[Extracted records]
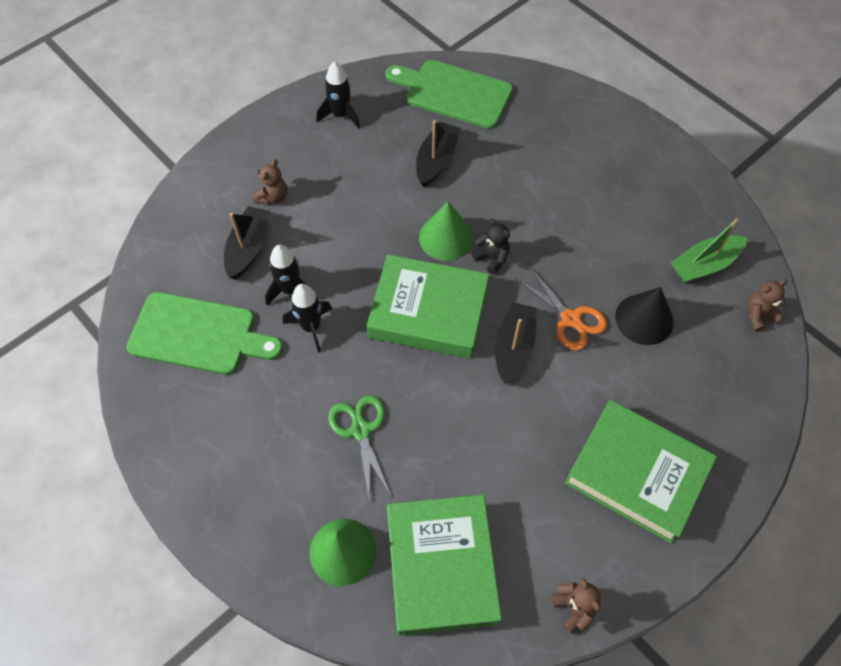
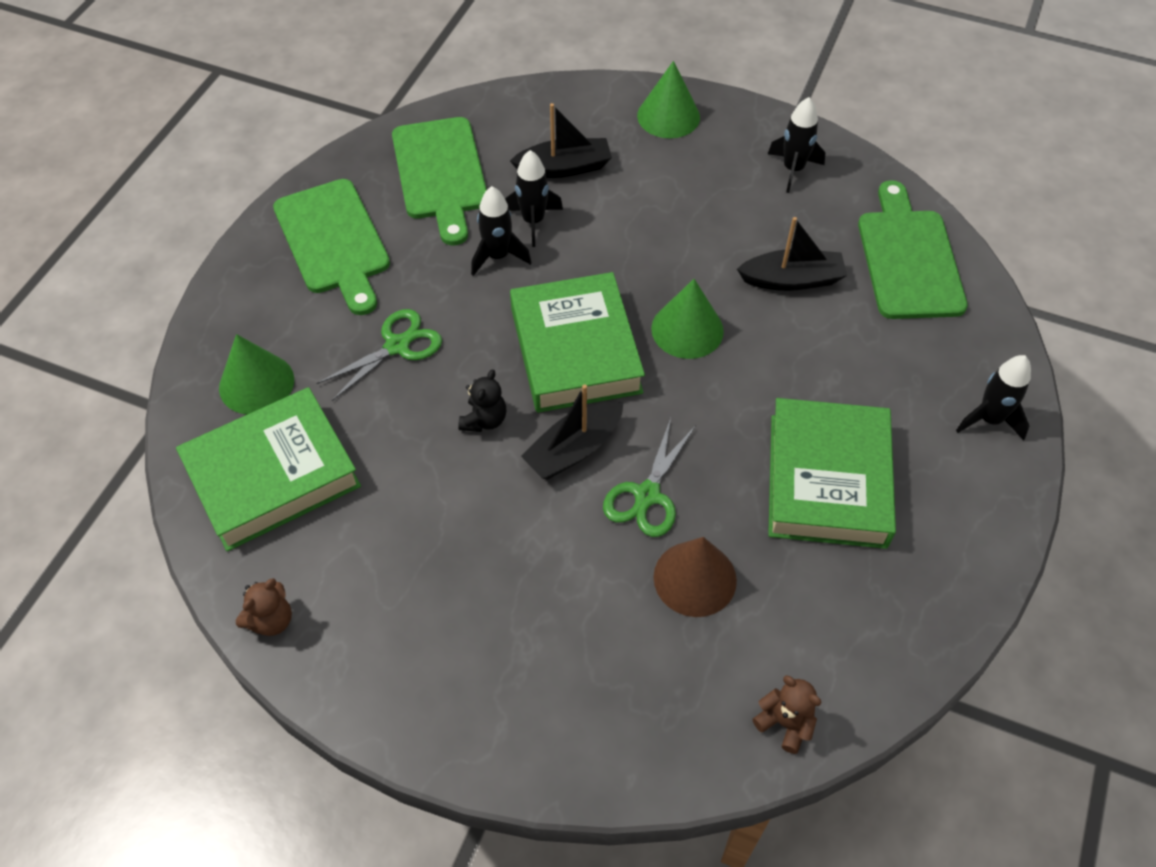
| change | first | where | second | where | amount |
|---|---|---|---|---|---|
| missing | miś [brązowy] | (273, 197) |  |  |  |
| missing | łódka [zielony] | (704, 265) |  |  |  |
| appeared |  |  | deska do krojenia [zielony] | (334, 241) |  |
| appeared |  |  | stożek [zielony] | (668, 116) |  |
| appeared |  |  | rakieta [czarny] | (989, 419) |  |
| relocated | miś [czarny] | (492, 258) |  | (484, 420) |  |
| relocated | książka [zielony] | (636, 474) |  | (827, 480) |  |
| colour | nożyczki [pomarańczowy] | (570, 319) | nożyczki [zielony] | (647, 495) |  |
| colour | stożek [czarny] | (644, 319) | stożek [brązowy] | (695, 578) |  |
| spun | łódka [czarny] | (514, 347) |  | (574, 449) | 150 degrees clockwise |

#### [Requirement]
Please copy the data shown above precisely, leaving the images out.

#### [Task answer]
| change | first | where | second | where | amount |
|---|---|---|---|---|---|
| missing | miś [brązowy] | (273, 197) |  |  |  |
| missing | łódka [zielony] | (704, 265) |  |  |  |
| appeared |  |  | deska do krojenia [zielony] | (334, 241) |  |
| appeared |  |  | stożek [zielony] | (668, 116) |  |
| appeared |  |  | rakieta [czarny] | (989, 419) |  |
| relocated | miś [czarny] | (492, 258) |  | (484, 420) |  |
| relocated | książka [zielony] | (636, 474) |  | (827, 480) |  |
| colour | nożyczki [pomarańczowy] | (570, 319) | nożyczki [zielony] | (647, 495) |  |
| colour | stożek [czarny] | (644, 319) | stożek [brązowy] | (695, 578) |  |
| spun | łódka [czarny] | (514, 347) |  | (574, 449) | 150 degrees clockwise |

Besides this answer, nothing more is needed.